__EXERCISE OBJECTIVE__: Every line in the data below from the one containing "C9: 22uF (plus" down to the one containing "D3: diode (A", both included, must be retyped exactly; no other line is to appear.

__RECORDS PROVIDED__:

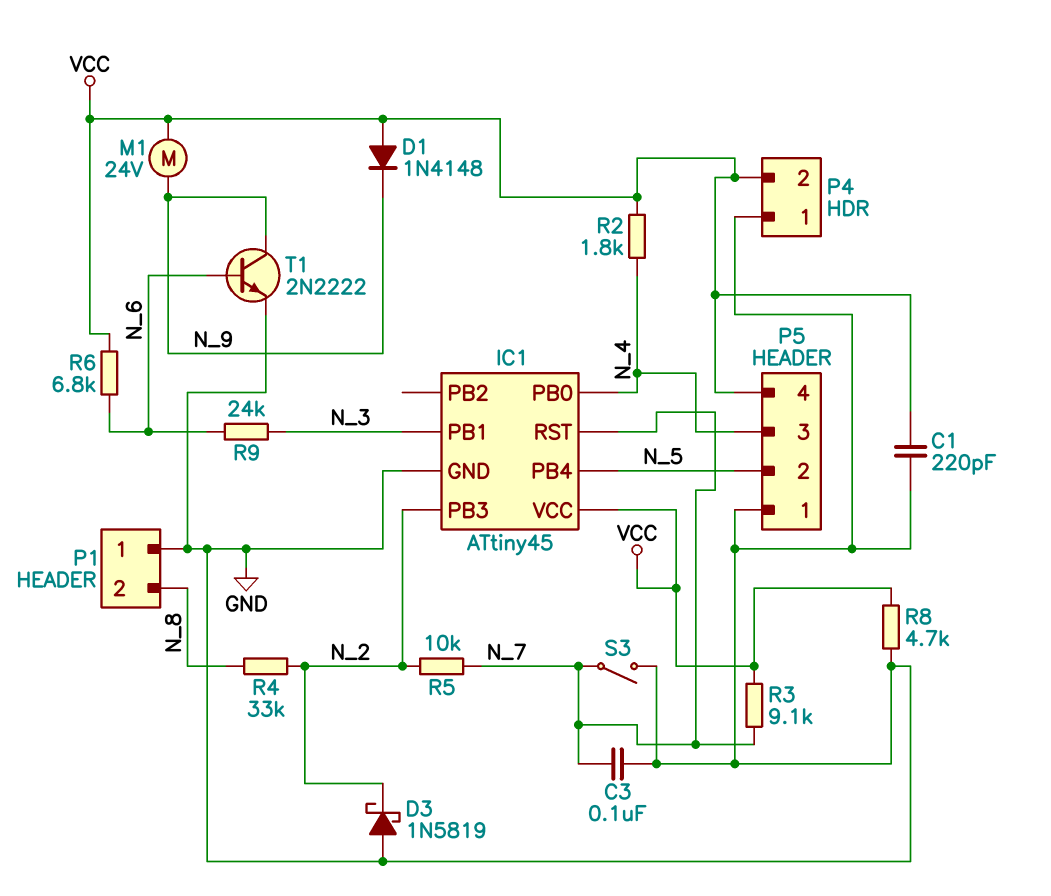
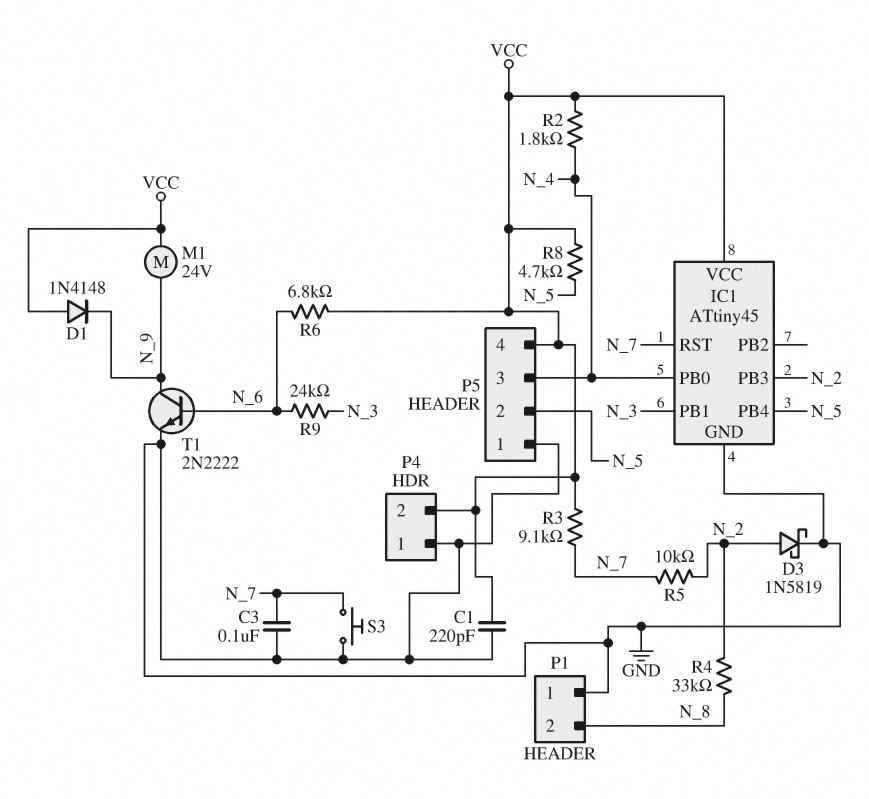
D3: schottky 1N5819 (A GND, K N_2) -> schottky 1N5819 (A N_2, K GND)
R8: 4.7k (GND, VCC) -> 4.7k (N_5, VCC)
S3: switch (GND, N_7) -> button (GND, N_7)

...

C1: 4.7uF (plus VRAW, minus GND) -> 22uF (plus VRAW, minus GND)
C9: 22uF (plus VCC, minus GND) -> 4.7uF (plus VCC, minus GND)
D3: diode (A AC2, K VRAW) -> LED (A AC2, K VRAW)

__REPLY TO THE EXERCISE__:
C9: 22uF (plus VCC, minus GND) -> 4.7uF (plus VCC, minus GND)
D3: diode (A AC2, K VRAW) -> LED (A AC2, K VRAW)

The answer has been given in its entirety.